# START OF DATA FOR PROCESSING

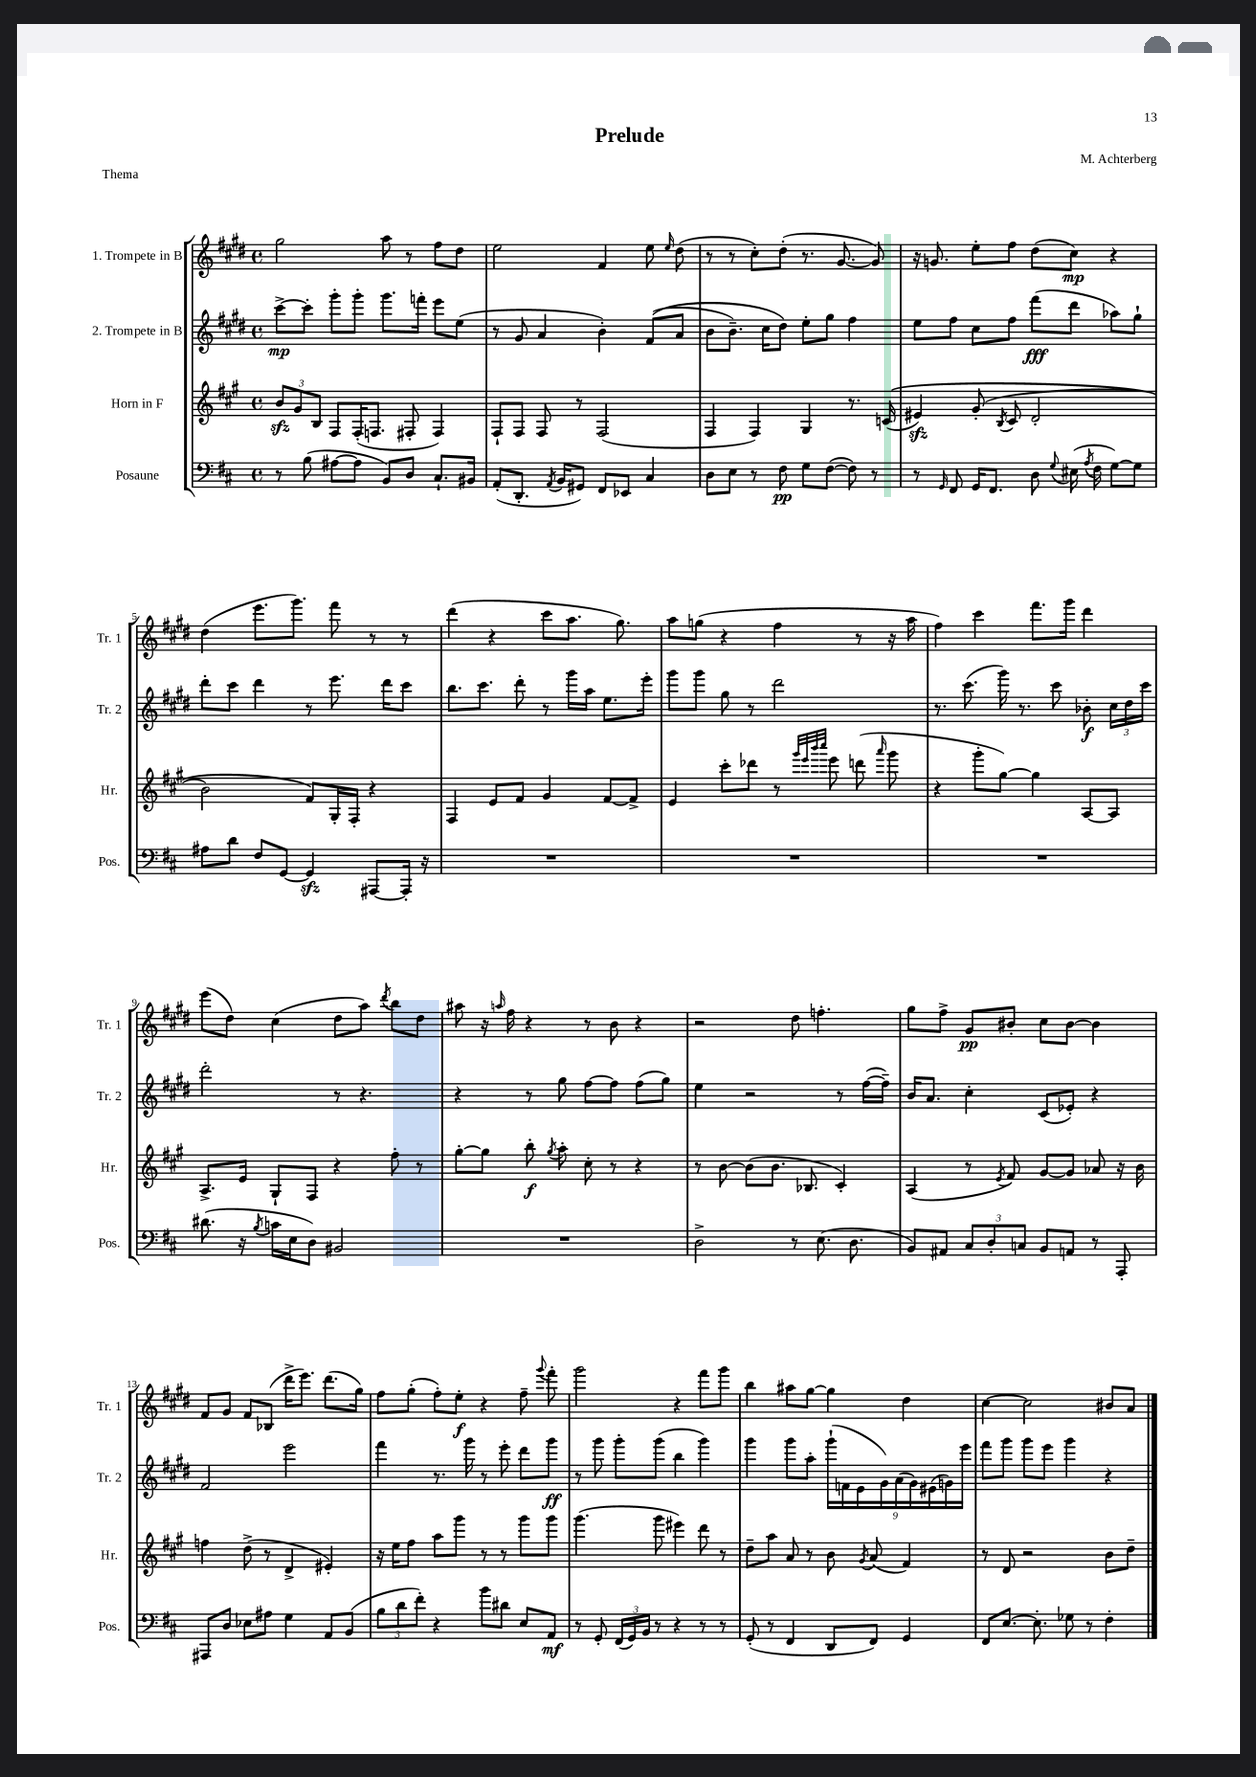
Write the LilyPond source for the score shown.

\header { title = "Prelude" composer = "M. Achterberg" piece = "Thema" }
<<
\new StaffGroup <<
\new Staff = "s0" \with { instrumentName = "1. Trompete in B" shortInstrumentName = "Tr. 1" } {
    \clef treble \key e \major \defaultTimeSignature \time 4/4
    \autoBeamOff gis''2 a''8 r8 fis''8[ dis''8] |
    e''2 fis'4 e''8 \grace { e''16 } dis''8( |
    r8 r8 cis''8[-.) dis''8]-.( r8. gis'8.~ gis'8) |
    r16 g'8. e''8[-. fis''8] dis''8[( cis''8]\mp) r4 |
    dis''4( e'''8.[ gis'''8.]) fis'''8 r8 r8 |
    dis'''4( r4 cis'''8[ a''8.] gis''8.) |
    a''8[ g''8]( r4 fis''4 r8 r16 a''16 |
    fis''4) cis'''4 fis'''8.[ gis'''16] dis'''4 |
    e'''8[( dis''8]) cis''4( dis''8[ a''8]) \acciaccatura { dis'''8 } b''8[ dis''8] |
    ais''8 r16 \grace { a''16 } fis''16 r4 r8 b'8 r4 |
    r2 dis''8 f''4.-. |
    gis''8[ fis''8]-> gis'8[\pp bis'8]-. cis''8[ bis'8]~ bis'4 |
    fis'8[ gis'8] fis'8[ bes8]( dis'''16[-> e'''8.]) dis'''8.[( gis''16]) |
    fis''8[ gis''8]-.( fis''8[-.) e''8]-.\f r4 fis''8-- \appoggiatura { gis'''8 } fis'''8-. |
    gis'''2 r4 fis'''8[ gis'''8] |
    b''4 ais''8[ gis''8]~ gis''4 dis''4 |
    cis''4~ cis''2 bis'8[ a'8] \bar "|." |
}
\new Staff = "s1" \with { instrumentName = "2. Trompete in B" shortInstrumentName = "Tr. 2" } {
    \clef treble \key e \major \defaultTimeSignature \time 4/4
    \autoBeamOff cis'''8[~->\mp cis'''8]-. gis'''8[-. gis'''8]-. gis'''8.[ f'''16]-. e'''8[ e''8]( |
    r8 gis'8 a'4 b'4-.) fis'8[(\( a'8] |
    b'8[ b'8.]--) cis''16[ dis''8]\) e''8[-. gis''8] fis''4 |
    e''8[ fis''8] cis''8[ fis''8] fis'''8[\fff( dis'''8] aes''8[) gis''8]-! |
    dis'''8[-. cis'''8] dis'''4 r8 e'''8. dis'''16[ cis'''8] |
    b''8.[ cis'''8.] dis'''8-. r8 gis'''16[ a''16] e''8.[ e'''16]-. |
    gis'''8[ gis'''8] gis''8 r8 dis'''2 |
    r8. cis'''8.( gis'''16) r8. cis'''8 bes'8-.\f \tuplet 3/2 { cis''16[ dis''16 cis'''16] } |
    dis'''2-. r8 r4. |
    r4 r8 gis''8 fis''8[~ fis''8] fis''8[( gis''8]) |
    e''4 r2 r8 fis''16[~( fis''16]--) |
    b'16[ a'8.] cis''4-. cis'8[( ees'8]-.) r4 |
    fis'2 e'''2 |
    fis'''4 r8. gis'''16 r8 e'''8-. dis'''8[ gis'''8]\ff |
    r8 gis'''8 gis'''8[-. gis'''8]( b''4 gis'''4) |
    gis'''4 gis'''8[ a''8]-. \tuplet 9/8 { gis'''16[-!( f'16 e'16 gis'16) a'16( gis'16) eis'16( g'16) e'''16] } |
    fis'''8[ gis'''8] gis'''8[ e'''8] gis'''4 r4 \bar "|." |
}
\new Staff = "s2" \with { instrumentName = "Horn in F" shortInstrumentName = "Hr." } {
    \clef treble \key a \major \defaultTimeSignature \time 4/4
    \autoBeamOff \tuplet 3/2 { b'8[\sfz gis'8 b8] } fis8[ fis16-.( f8.] fis8-. fis4) |
    fis8[-! fis8] fis8 r8 fis2( |
    fis4 fis4) gis4 r8. c'16(\( |
    eis'4\sfz) gis'8-.( \acciaccatura { b8 } cis'8 d'2-. |
    b'2) fis'8[\) gis16-. fis16]-. r4 |
    fis4 e'8[ fis'8] gis'4 fis'8[~ fis'8]-> |
    e'4 cis'''8[-. des'''8] r8 \grace { gis'''32[ e'''32 b'''32 cis''''32] } e'''8 d'''8( \grace { a'''16 } gis'''8 |
    r4 gis'''8[-. gis''8]~) gis''4 a8[~ a8] |
    a8.[-> e'16] gis8[-! fis8] r4 fis''8-. r8 |
    gis''8[~-. gis''8] b''8-.\f \acciaccatura { gis''8 } a''8-. cis''8-. r8 r4 |
    r8 b'8~ b'8[( b'8.] bes8. cis'4-.) |
    a4( r8 \acciaccatura { e'8 } fis'8) gis'8[~ gis'8] aes'8 r16 b'16 |
    f''4 d''8->( r8 d'4-> eis'4-.) |
    r16 e''16[ fis''8] a''8[ gis'''8] r8 r8 gis'''8[ gis'''8] |
    gis'''4.( gis'''8 eis'''4) d'''8 r8 |
    d''8[-- a''8] a'8 r8 b'8 \acciaccatura { gis'8 } a'8( fis'4) |
    r8 d'8 r2 b'8[ d''8]-- \bar "|." |
}
\new Staff = "s3" \with { instrumentName = "Posaune" shortInstrumentName = "Pos." } {
    \clef bass \key d \major \defaultTimeSignature \time 4/4
    \autoBeamOff r8 b8( ais8[~ ais8] b,8[) d8] cis8.[-! bis,16] |
    a,8[-.( d,8.]-. \acciaccatura { a,8 } b,16[ gis,8]) fis,8[ ees,8] cis4 |
    d8[ e8] r8 fis8\pp g8[ fis8]~( fis8) r8 |
    r8 \grace { g,16 } fis,8 g,16[ fis,8.] d8 \appoggiatura { g8 } eis16( \acciaccatura { a8 } fis16 g8[~) g8] |
    ais8[ d'8] fis8[ g,8]~ g,4\sfz ais,,8[~ ais,,16]-. r16 |
    R1 |
    R1 |
    R1 |
    dis'8.( r16 \acciaccatura { b8 } c'16[ e16 d8]) bis,2 |
    R1 |
    d2-> r8 e8.( d8. |
    b,8[) ais,8] \tuplet 3/2 { cis8[ d8-. c8] } b,8[ a,8] r8 a,,8-. |
    ais,,8[ d8] ees8[ ais8] g4 a,8[ b,8]( |
    \tuplet 3/2 { b8[ d'8 fis'8]-.) } r4 b'8[ dis'8] e8[ a,8]\mf |
    r8 g,8-. \tuplet 3/2 { fis,16[( g,16) b,16] } r8 r4 r8 r8 |
    g,8-.( r8 fis,4 d,8[ fis,8]) g,4 |
    fis,8[ e8.]~ e8.-. ges8 r8 fis4-. \bar "|." |
}
>>
>>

# END OF DATA FOR PROCESSING

**DIRECTION:** Find every line in the items above that contains the word "with" and copy each one.

**EXERCISE ANSWER:**
\new Staff = "s0" \with { instrumentName = "1. Trompete in B" shortInstrumentName = "Tr. 1" } {
\new Staff = "s1" \with { instrumentName = "2. Trompete in B" shortInstrumentName = "Tr. 2" } {
\new Staff = "s2" \with { instrumentName = "Horn in F" shortInstrumentName = "Hr." } {
\new Staff = "s3" \with { instrumentName = "Posaune" shortInstrumentName = "Pos." } {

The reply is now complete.